Where the material below has a line containing "R1: none -> 1.2k (BASE, DRV)", start repeating exactly, and keep going through the line containing "U1: NOT (in", with no other lines.

*Records for this task:*

§ §

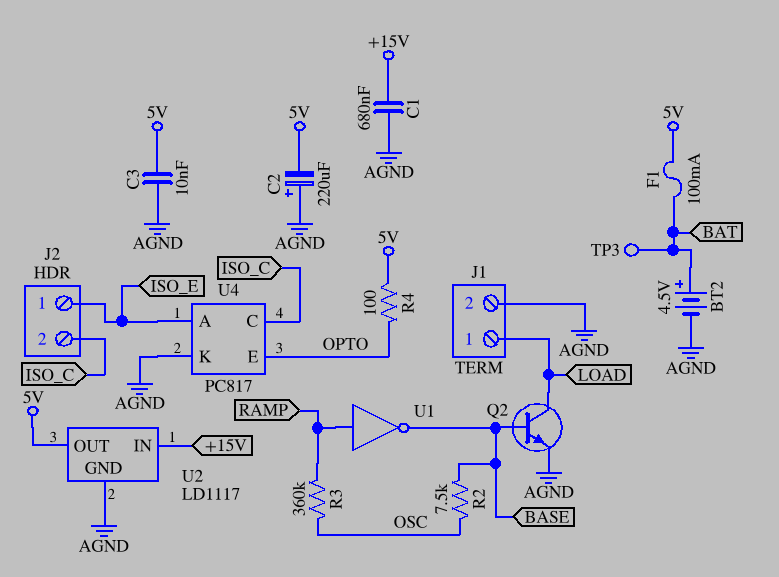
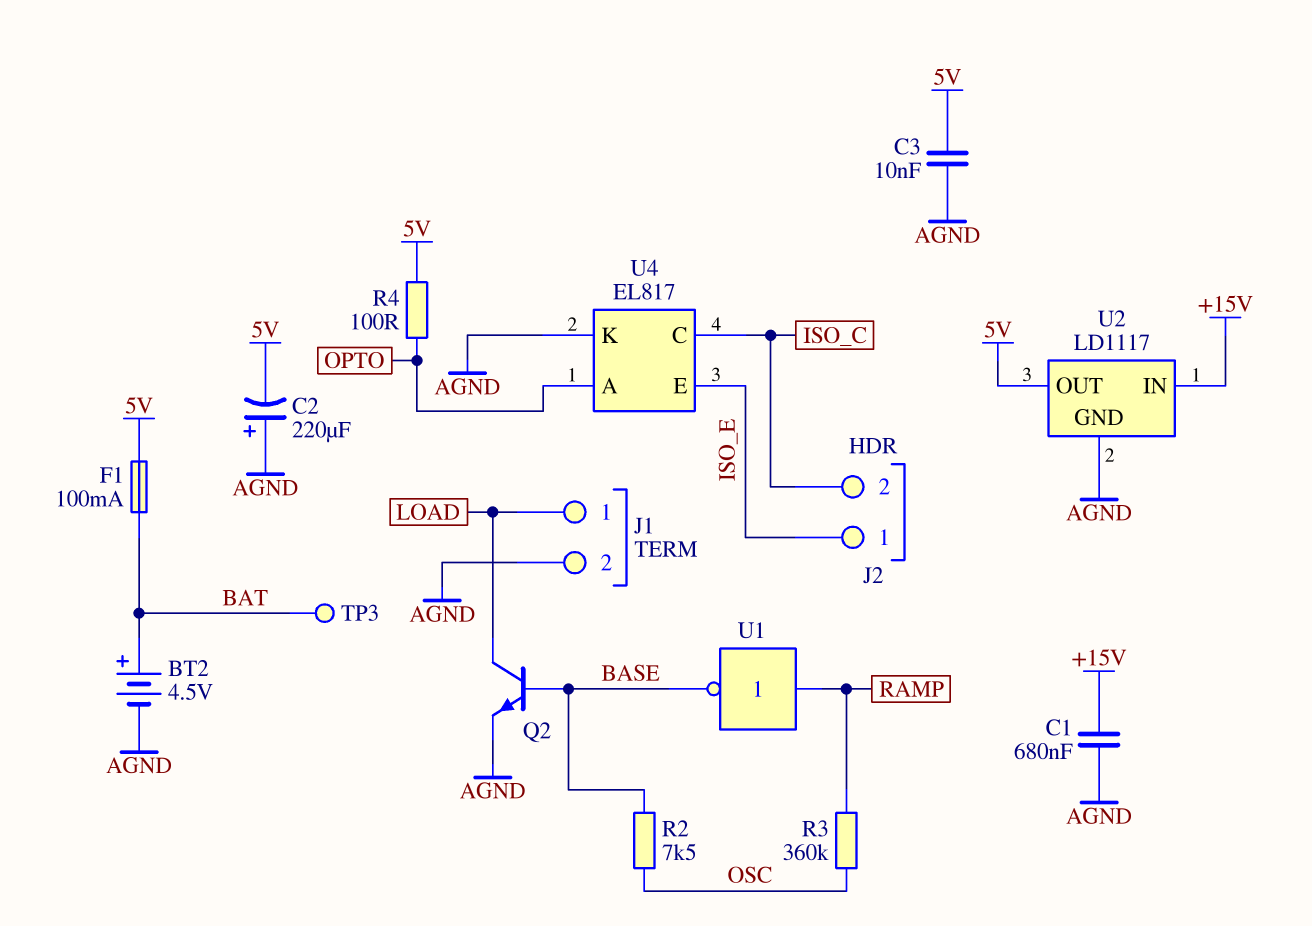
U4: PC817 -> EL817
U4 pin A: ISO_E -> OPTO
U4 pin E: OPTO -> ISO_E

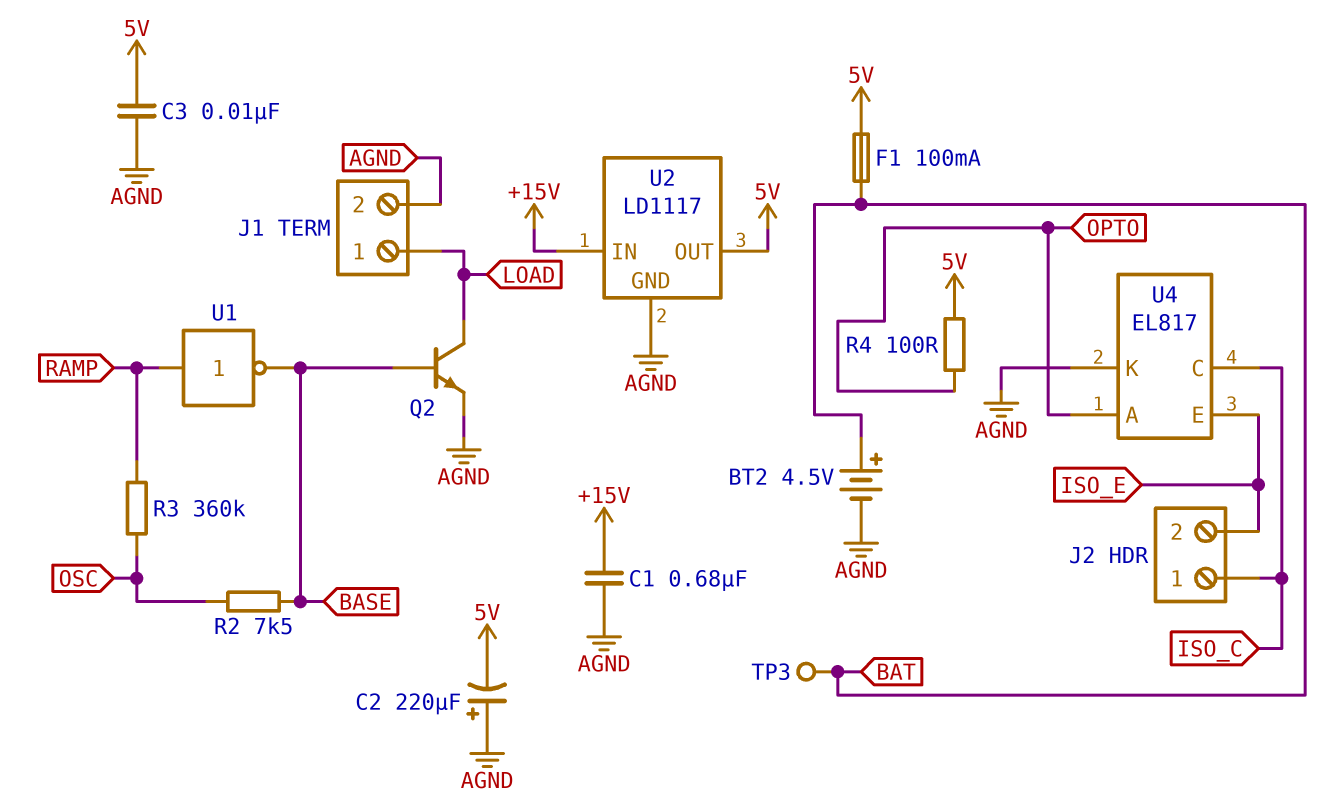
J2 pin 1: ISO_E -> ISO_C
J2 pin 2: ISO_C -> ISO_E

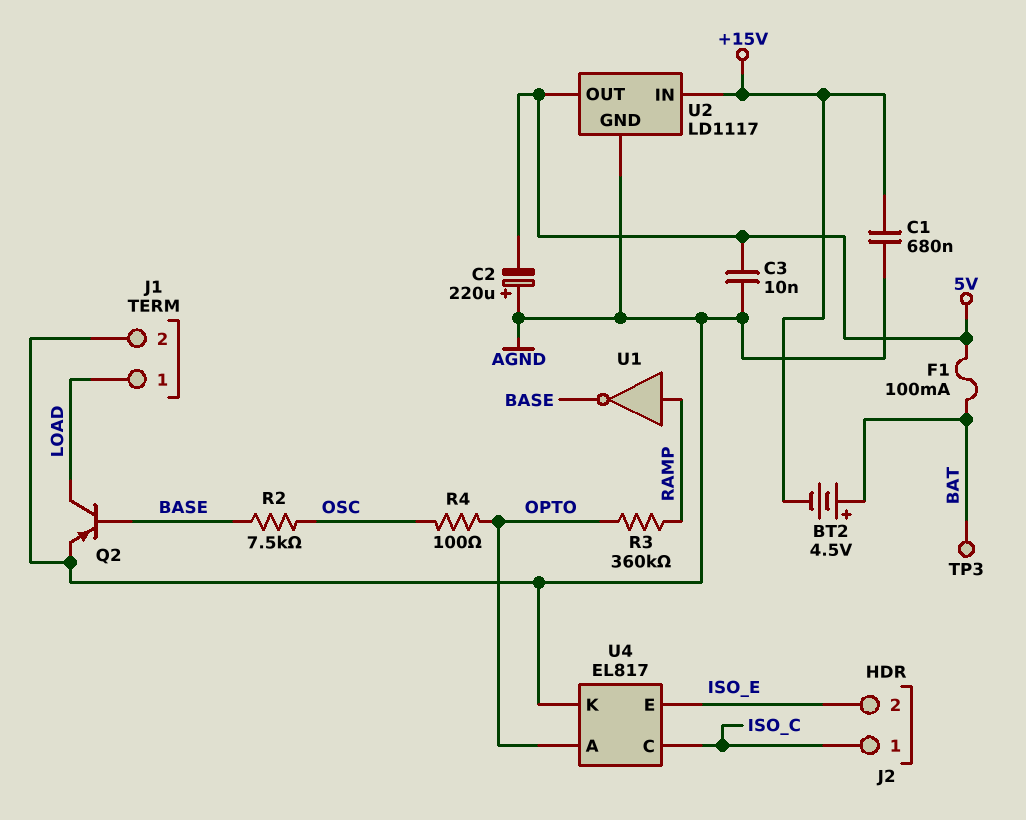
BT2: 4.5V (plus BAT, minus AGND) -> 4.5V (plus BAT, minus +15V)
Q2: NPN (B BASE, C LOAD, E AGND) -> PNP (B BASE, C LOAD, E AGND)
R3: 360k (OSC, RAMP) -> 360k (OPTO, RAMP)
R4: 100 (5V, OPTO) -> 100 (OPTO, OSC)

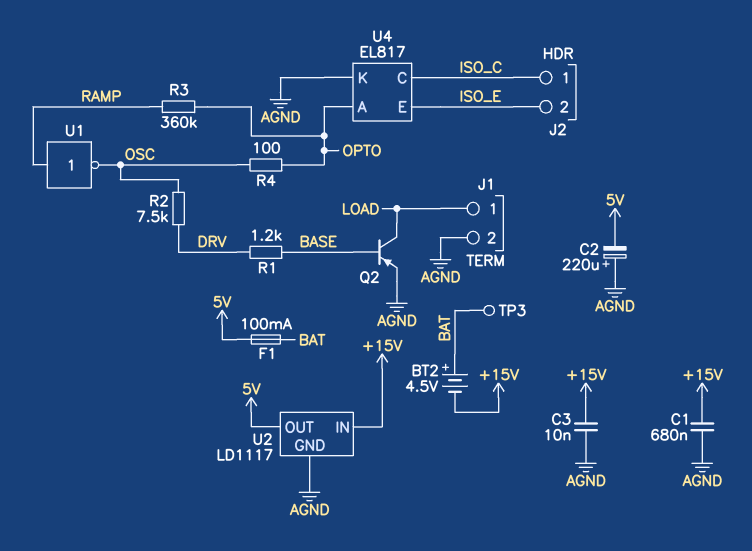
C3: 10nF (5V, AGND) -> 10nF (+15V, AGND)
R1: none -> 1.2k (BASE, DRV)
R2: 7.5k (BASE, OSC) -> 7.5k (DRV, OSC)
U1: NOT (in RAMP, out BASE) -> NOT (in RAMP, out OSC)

§ §

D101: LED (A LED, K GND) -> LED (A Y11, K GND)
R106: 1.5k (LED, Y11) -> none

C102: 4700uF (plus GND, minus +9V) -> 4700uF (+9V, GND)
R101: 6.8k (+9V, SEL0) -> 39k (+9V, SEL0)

§ §

*Answer for this exercise:*
R1: none -> 1.2k (BASE, DRV)
R2: 7.5k (BASE, OSC) -> 7.5k (DRV, OSC)
U1: NOT (in RAMP, out BASE) -> NOT (in RAMP, out OSC)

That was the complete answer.